• [What is needed] Only one span of the listing below is wanted: the lines from the one with "(679, 499) = (584, 670): pink" through the one with "(700, 287) = (864, 535): turquoise", reproduced exactly, both ends kept.
Dataset content section start
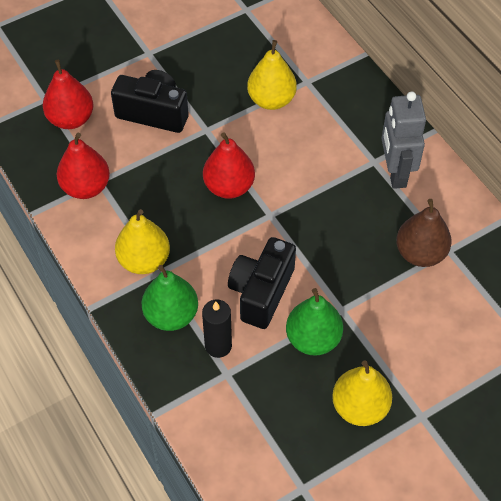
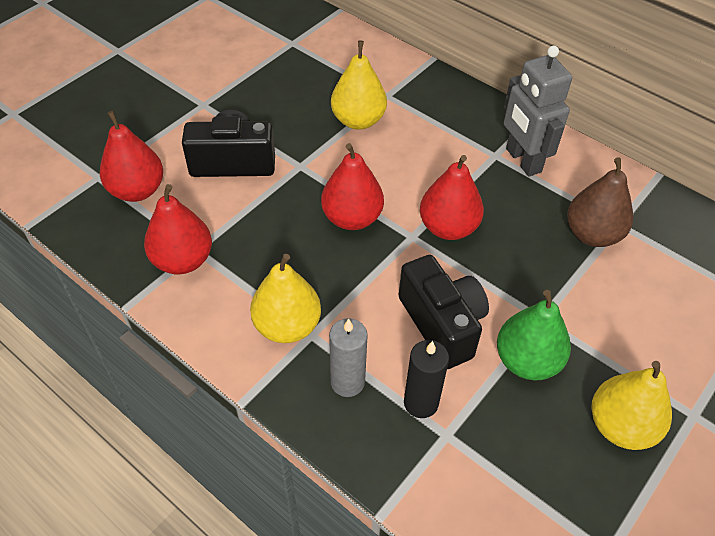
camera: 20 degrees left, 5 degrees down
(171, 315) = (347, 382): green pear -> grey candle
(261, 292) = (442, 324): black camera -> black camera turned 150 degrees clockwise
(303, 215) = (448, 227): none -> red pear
Dataset content section end
Dataset content section start
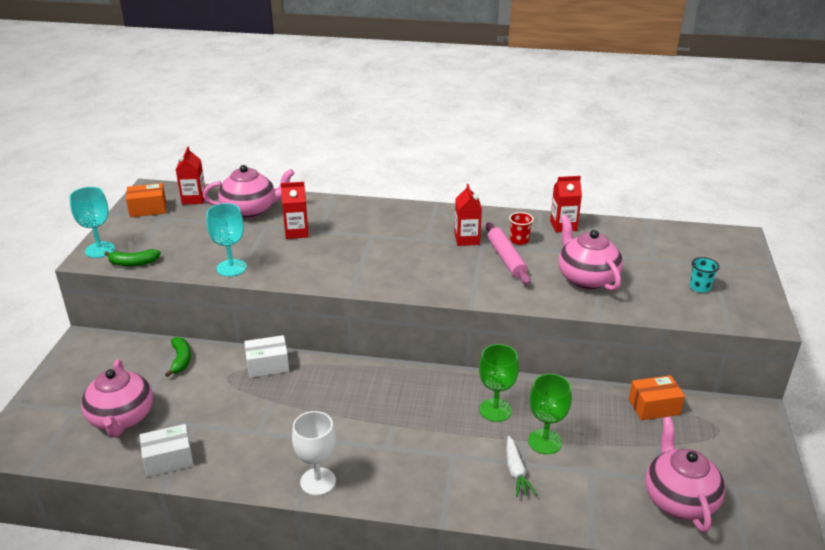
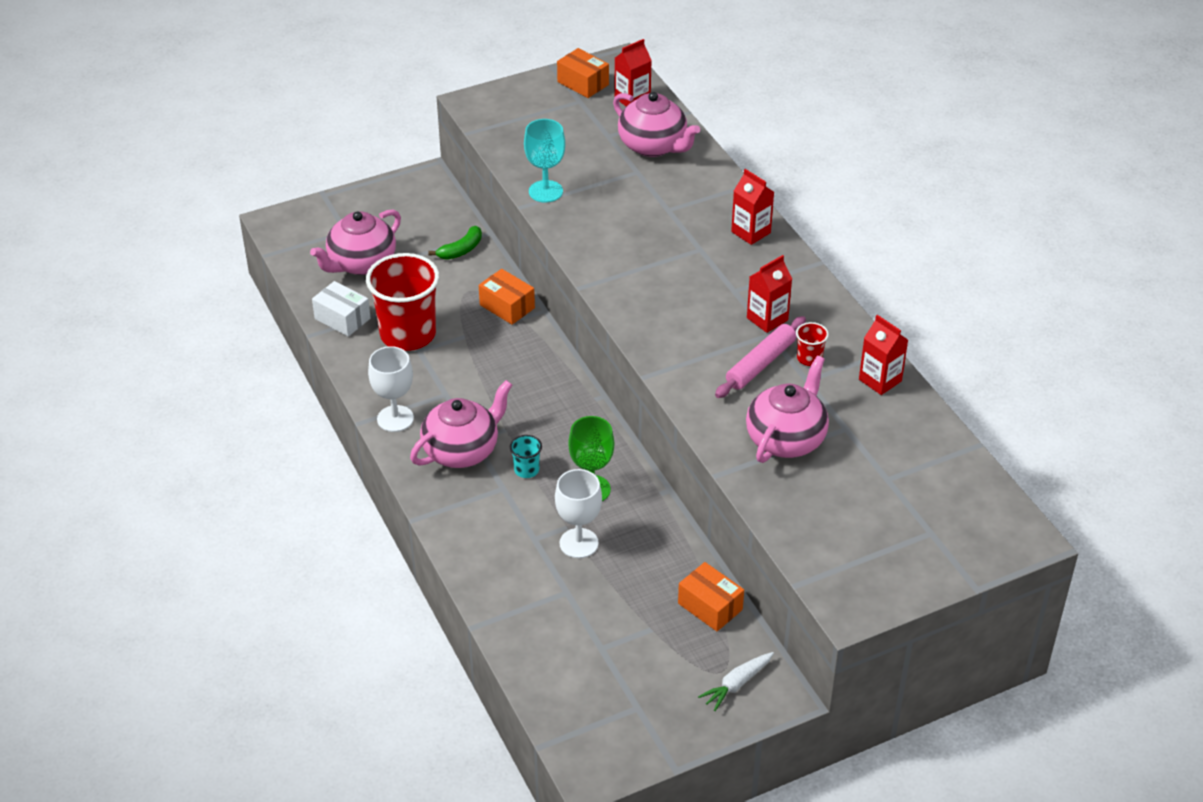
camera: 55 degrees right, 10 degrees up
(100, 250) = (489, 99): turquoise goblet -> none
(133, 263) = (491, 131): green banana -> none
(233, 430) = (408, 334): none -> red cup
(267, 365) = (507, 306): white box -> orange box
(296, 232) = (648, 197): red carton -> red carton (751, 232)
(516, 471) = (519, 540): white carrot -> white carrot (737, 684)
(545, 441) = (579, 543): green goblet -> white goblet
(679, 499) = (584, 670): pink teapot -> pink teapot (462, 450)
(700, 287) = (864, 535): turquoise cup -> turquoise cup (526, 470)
Dataset content section end
• [Exercise result]
(679, 499) = (584, 670): pink teapot -> pink teapot (462, 450)
(700, 287) = (864, 535): turquoise cup -> turquoise cup (526, 470)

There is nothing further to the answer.